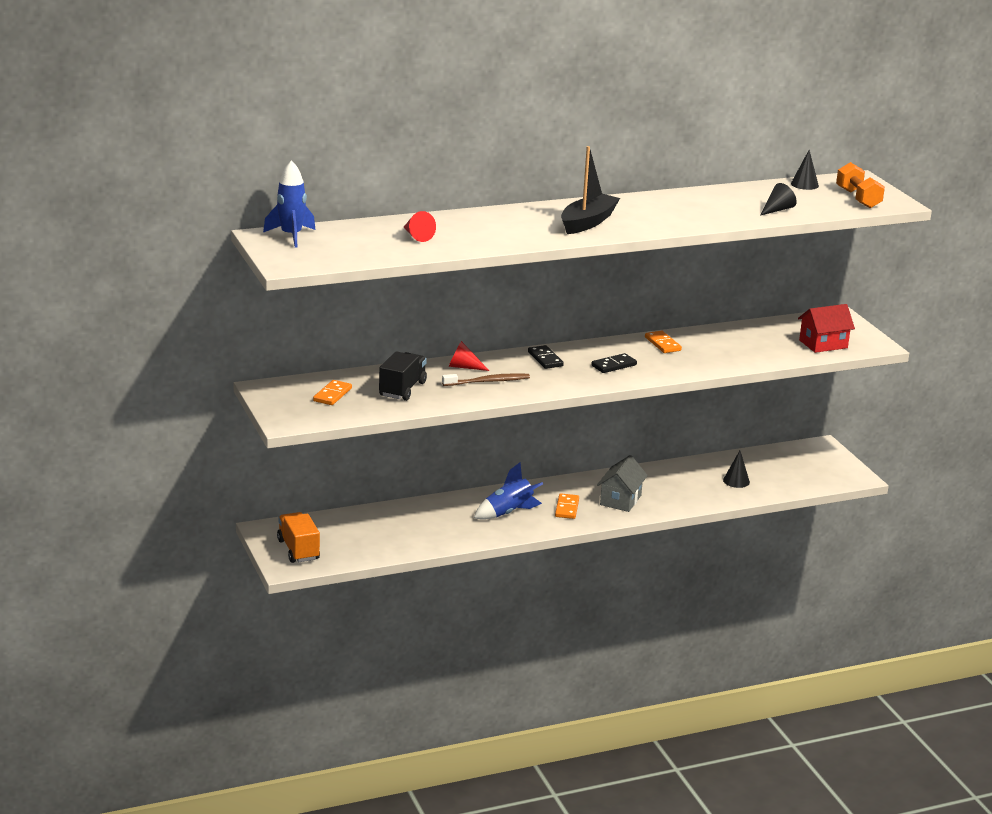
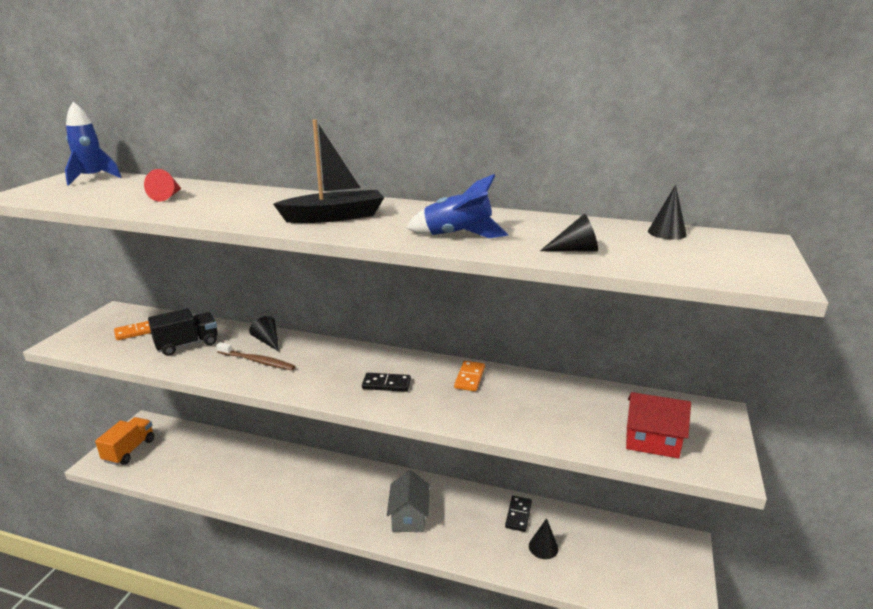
camera: 40 degrees right, 0 degrees up
red cone [449,341,489,371] -> black cone [249,316,279,352]
blue rocket [474,463,543,520] -> blue rocket moved to [406,174,509,238]
black domino [528,345,564,369] -> black domino moved to [505,496,532,532]
orange domino [555,493,579,519] -> none
grey house [597,455,648,512] -> grey house turned 60 degrees counterclockwise [387,470,430,532]
orange dumbbell [836,162,885,208] -> none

▬▬▬▬▬▬

Gather up, from the records above, each line where the word "orange" appears.

orange domino [555,493,579,519] -> none
orange dumbbell [836,162,885,208] -> none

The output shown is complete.